▸ **Given information**

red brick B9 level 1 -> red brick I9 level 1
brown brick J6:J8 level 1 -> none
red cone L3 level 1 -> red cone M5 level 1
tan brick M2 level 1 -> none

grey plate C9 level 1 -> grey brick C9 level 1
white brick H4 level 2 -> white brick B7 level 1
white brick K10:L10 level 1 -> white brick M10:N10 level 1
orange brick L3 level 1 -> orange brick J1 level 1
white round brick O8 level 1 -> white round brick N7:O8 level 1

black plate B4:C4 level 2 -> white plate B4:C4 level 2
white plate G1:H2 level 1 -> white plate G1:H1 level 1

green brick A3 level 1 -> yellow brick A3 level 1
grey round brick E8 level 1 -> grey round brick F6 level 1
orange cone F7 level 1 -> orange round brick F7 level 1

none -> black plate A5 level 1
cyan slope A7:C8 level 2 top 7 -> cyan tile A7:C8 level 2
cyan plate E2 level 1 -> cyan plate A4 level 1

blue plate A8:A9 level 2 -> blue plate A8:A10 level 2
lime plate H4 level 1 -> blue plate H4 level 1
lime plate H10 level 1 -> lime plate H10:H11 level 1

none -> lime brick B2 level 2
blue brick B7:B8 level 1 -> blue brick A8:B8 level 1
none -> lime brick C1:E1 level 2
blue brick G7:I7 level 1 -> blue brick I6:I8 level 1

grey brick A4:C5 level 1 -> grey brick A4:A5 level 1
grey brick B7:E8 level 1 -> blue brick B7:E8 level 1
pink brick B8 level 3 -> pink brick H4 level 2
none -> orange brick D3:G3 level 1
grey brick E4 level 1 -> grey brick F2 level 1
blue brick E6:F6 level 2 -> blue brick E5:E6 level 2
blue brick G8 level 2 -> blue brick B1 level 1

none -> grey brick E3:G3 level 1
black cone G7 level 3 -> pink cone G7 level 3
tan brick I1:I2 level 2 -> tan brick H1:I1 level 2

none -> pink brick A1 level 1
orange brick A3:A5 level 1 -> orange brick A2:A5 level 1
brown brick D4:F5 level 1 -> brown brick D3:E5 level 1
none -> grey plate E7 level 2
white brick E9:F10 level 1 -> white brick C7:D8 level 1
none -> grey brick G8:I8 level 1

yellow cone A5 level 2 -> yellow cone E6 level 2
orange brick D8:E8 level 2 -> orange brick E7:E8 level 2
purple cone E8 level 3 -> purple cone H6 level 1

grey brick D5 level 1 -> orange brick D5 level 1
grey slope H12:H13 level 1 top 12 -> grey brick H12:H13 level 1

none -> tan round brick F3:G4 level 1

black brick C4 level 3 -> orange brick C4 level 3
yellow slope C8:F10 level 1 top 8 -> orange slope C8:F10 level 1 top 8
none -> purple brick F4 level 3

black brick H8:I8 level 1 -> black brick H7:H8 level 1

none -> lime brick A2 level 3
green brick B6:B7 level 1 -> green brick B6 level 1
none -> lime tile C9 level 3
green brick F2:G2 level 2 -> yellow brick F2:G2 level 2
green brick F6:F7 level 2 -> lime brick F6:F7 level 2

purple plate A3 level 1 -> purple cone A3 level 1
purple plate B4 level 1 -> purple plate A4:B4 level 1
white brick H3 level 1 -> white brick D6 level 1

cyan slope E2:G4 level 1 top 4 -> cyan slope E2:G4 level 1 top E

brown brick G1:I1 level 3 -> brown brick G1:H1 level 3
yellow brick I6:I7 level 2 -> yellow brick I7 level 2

▸ **What is expected**
Return an exact copy of the listing above, complete in every line.

▸ **Exercise answer**
red brick B9 level 1 -> red brick I9 level 1
brown brick J6:J8 level 1 -> none
red cone L3 level 1 -> red cone M5 level 1
tan brick M2 level 1 -> none

grey plate C9 level 1 -> grey brick C9 level 1
white brick H4 level 2 -> white brick B7 level 1
white brick K10:L10 level 1 -> white brick M10:N10 level 1
orange brick L3 level 1 -> orange brick J1 level 1
white round brick O8 level 1 -> white round brick N7:O8 level 1

black plate B4:C4 level 2 -> white plate B4:C4 level 2
white plate G1:H2 level 1 -> white plate G1:H1 level 1

green brick A3 level 1 -> yellow brick A3 level 1
grey round brick E8 level 1 -> grey round brick F6 level 1
orange cone F7 level 1 -> orange round brick F7 level 1

none -> black plate A5 level 1
cyan slope A7:C8 level 2 top 7 -> cyan tile A7:C8 level 2
cyan plate E2 level 1 -> cyan plate A4 level 1

blue plate A8:A9 level 2 -> blue plate A8:A10 level 2
lime plate H4 level 1 -> blue plate H4 level 1
lime plate H10 level 1 -> lime plate H10:H11 level 1

none -> lime brick B2 level 2
blue brick B7:B8 level 1 -> blue brick A8:B8 level 1
none -> lime brick C1:E1 level 2
blue brick G7:I7 level 1 -> blue brick I6:I8 level 1

grey brick A4:C5 level 1 -> grey brick A4:A5 level 1
grey brick B7:E8 level 1 -> blue brick B7:E8 level 1
pink brick B8 level 3 -> pink brick H4 level 2
none -> orange brick D3:G3 level 1
grey brick E4 level 1 -> grey brick F2 level 1
blue brick E6:F6 level 2 -> blue brick E5:E6 level 2
blue brick G8 level 2 -> blue brick B1 level 1

none -> grey brick E3:G3 level 1
black cone G7 level 3 -> pink cone G7 level 3
tan brick I1:I2 level 2 -> tan brick H1:I1 level 2

none -> pink brick A1 level 1
orange brick A3:A5 level 1 -> orange brick A2:A5 level 1
brown brick D4:F5 level 1 -> brown brick D3:E5 level 1
none -> grey plate E7 level 2
white brick E9:F10 level 1 -> white brick C7:D8 level 1
none -> grey brick G8:I8 level 1

yellow cone A5 level 2 -> yellow cone E6 level 2
orange brick D8:E8 level 2 -> orange brick E7:E8 level 2
purple cone E8 level 3 -> purple cone H6 level 1

grey brick D5 level 1 -> orange brick D5 level 1
grey slope H12:H13 level 1 top 12 -> grey brick H12:H13 level 1

none -> tan round brick F3:G4 level 1

black brick C4 level 3 -> orange brick C4 level 3
yellow slope C8:F10 level 1 top 8 -> orange slope C8:F10 level 1 top 8
none -> purple brick F4 level 3

black brick H8:I8 level 1 -> black brick H7:H8 level 1

none -> lime brick A2 level 3
green brick B6:B7 level 1 -> green brick B6 level 1
none -> lime tile C9 level 3
green brick F2:G2 level 2 -> yellow brick F2:G2 level 2
green brick F6:F7 level 2 -> lime brick F6:F7 level 2

purple plate A3 level 1 -> purple cone A3 level 1
purple plate B4 level 1 -> purple plate A4:B4 level 1
white brick H3 level 1 -> white brick D6 level 1

cyan slope E2:G4 level 1 top 4 -> cyan slope E2:G4 level 1 top E

brown brick G1:I1 level 3 -> brown brick G1:H1 level 3
yellow brick I6:I7 level 2 -> yellow brick I7 level 2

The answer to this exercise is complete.